Data for analysis
================================
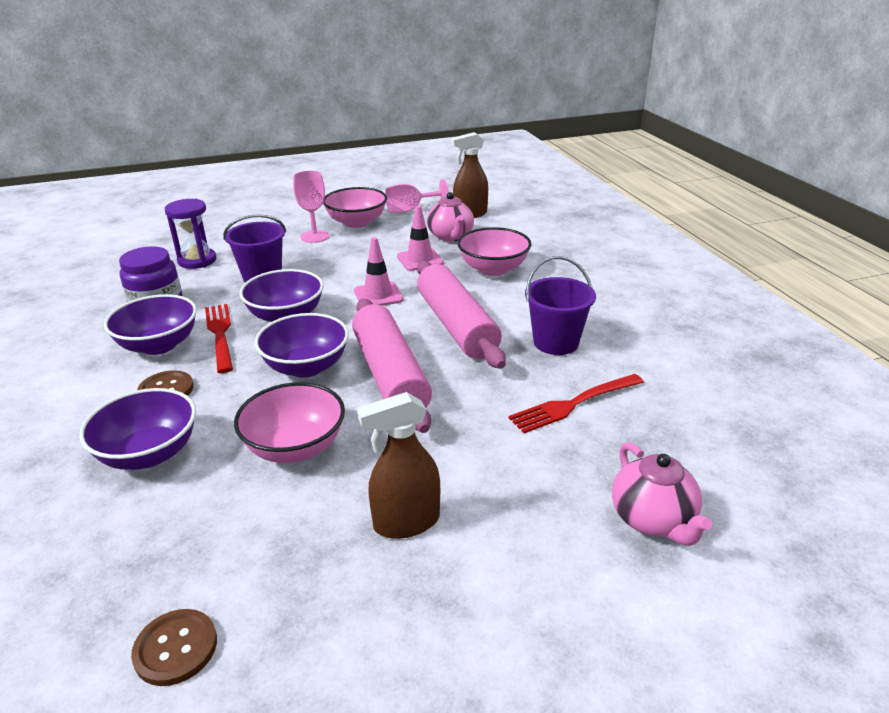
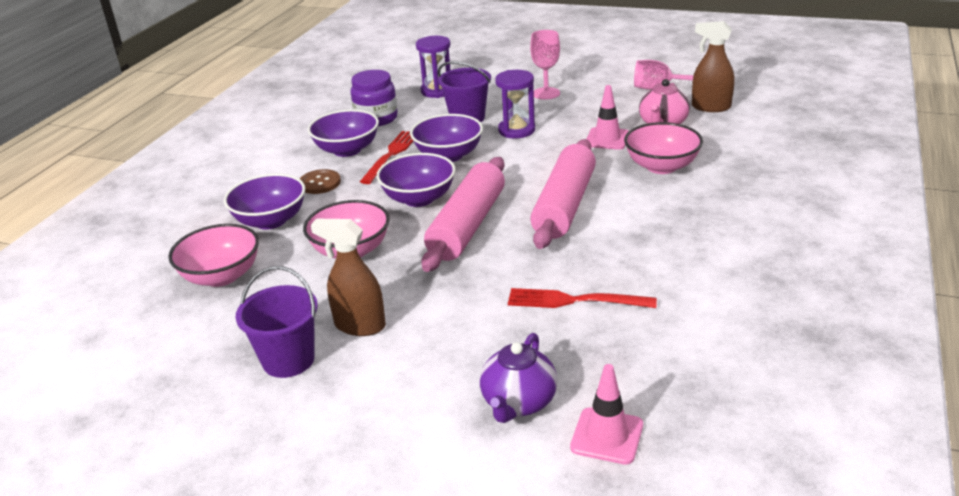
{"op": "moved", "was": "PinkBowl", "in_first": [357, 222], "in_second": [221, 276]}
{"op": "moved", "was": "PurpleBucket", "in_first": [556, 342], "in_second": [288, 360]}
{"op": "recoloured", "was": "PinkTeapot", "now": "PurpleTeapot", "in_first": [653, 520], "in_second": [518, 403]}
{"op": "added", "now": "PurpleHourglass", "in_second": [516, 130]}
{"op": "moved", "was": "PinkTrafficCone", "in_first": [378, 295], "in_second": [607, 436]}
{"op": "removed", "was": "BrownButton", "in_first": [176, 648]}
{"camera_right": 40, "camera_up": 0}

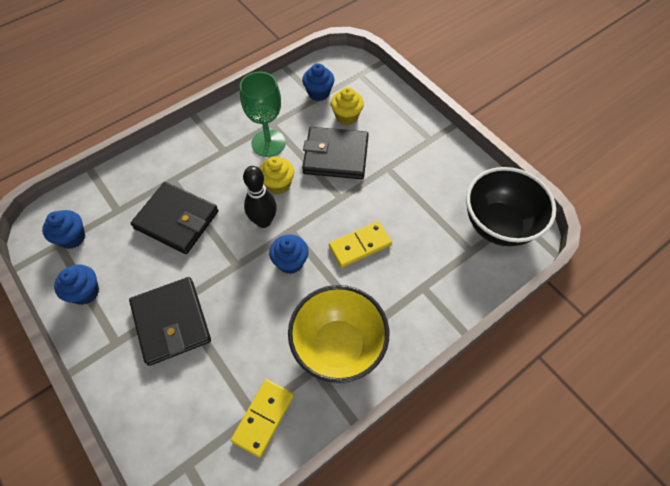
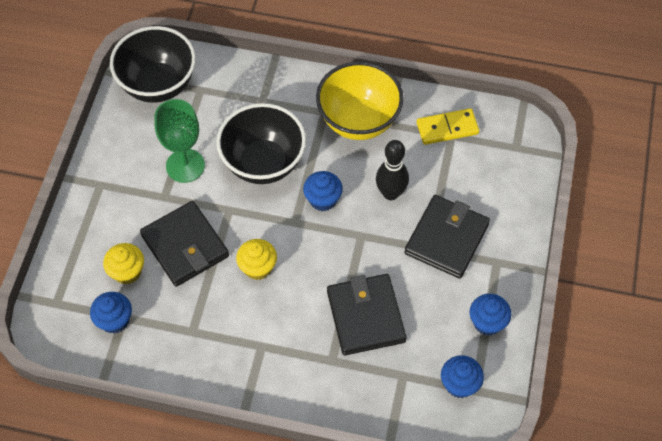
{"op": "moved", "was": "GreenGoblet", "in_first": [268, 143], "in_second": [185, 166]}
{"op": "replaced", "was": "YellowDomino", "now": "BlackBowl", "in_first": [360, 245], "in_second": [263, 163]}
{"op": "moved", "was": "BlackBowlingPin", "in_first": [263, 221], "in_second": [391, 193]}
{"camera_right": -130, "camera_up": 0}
================================
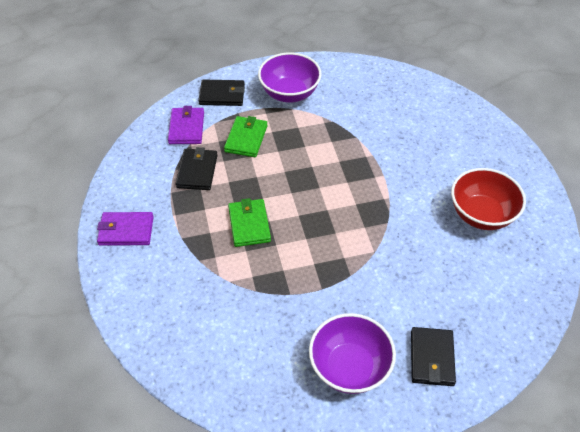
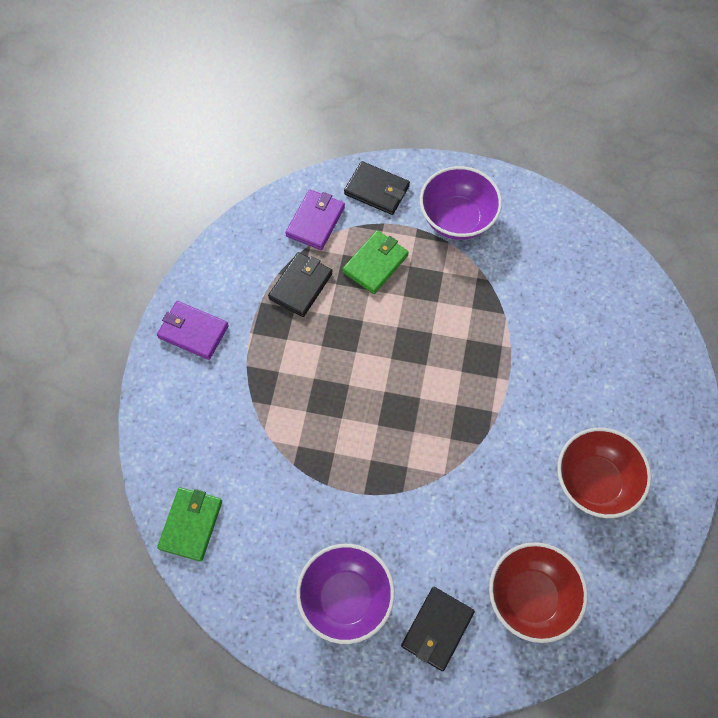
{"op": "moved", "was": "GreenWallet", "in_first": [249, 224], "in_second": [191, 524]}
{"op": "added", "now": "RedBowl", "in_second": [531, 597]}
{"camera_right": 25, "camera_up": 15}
================================
Task description
Count how many lines of the listing above include the word "added", then reply with that count and no other text.

Answer for this exercise
2